◆ **Requirement**: An exact copy of the records below is needed, with every picture left out.

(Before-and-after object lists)
◆ ◆ ◆

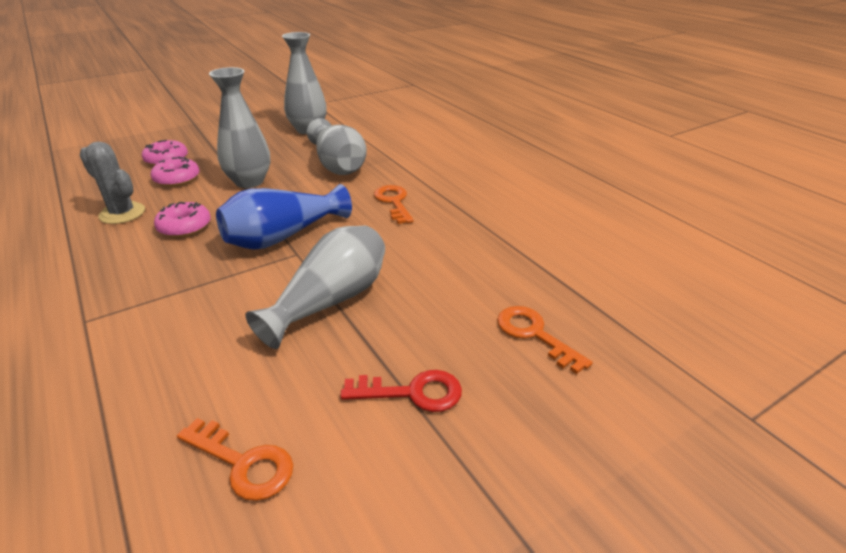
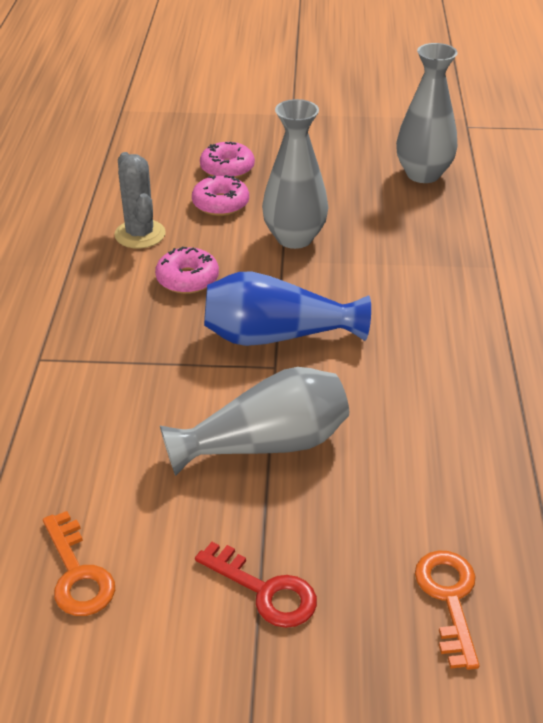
camera: 35 degrees right, 5 degrees up
(338, 164) = (417, 250): grey vase -> none
(393, 202) = (440, 339): orange key -> none

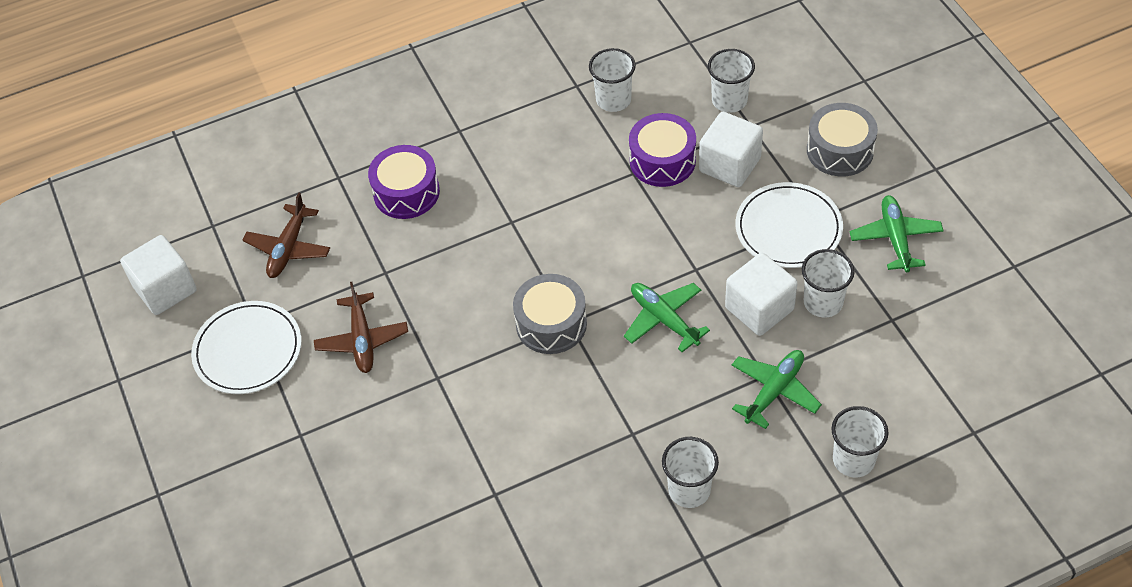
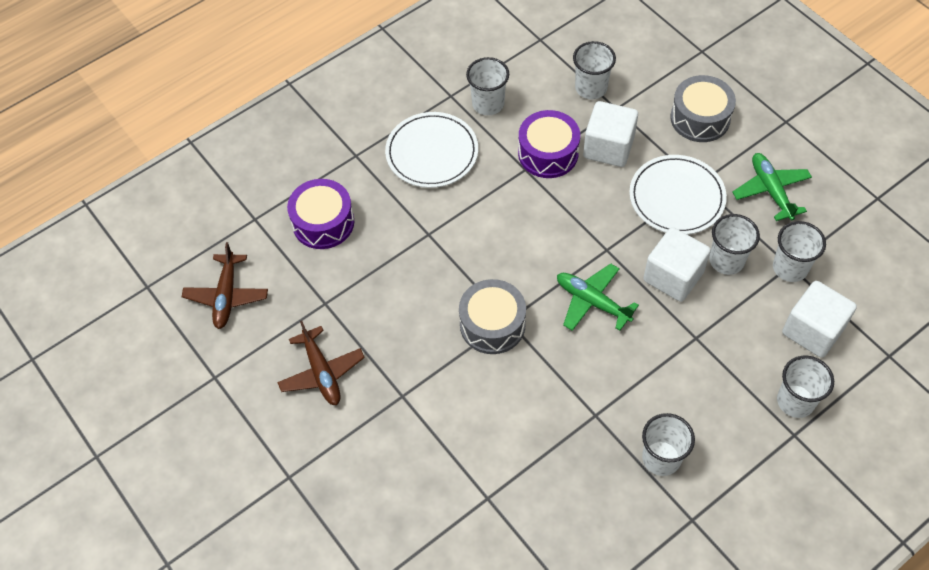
camera: 15 degrees left, 5 degrees up
(165, 289) = (118, 358): white cube -> white cube (813, 330)
(248, 350) = (215, 403): white plate -> white plate (432, 152)
(774, 391) = (708, 350): green plane -> none
(891, 322) = (790, 268): none -> white cup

◆ ◆ ◆

◆ **Response to the task**:
camera: 35 degrees right, 5 degrees up
(338, 164) = (417, 250): grey vase -> none
(393, 202) = (440, 339): orange key -> none

camera: 15 degrees left, 5 degrees up
(165, 289) = (118, 358): white cube -> white cube (813, 330)
(248, 350) = (215, 403): white plate -> white plate (432, 152)
(774, 391) = (708, 350): green plane -> none
(891, 322) = (790, 268): none -> white cup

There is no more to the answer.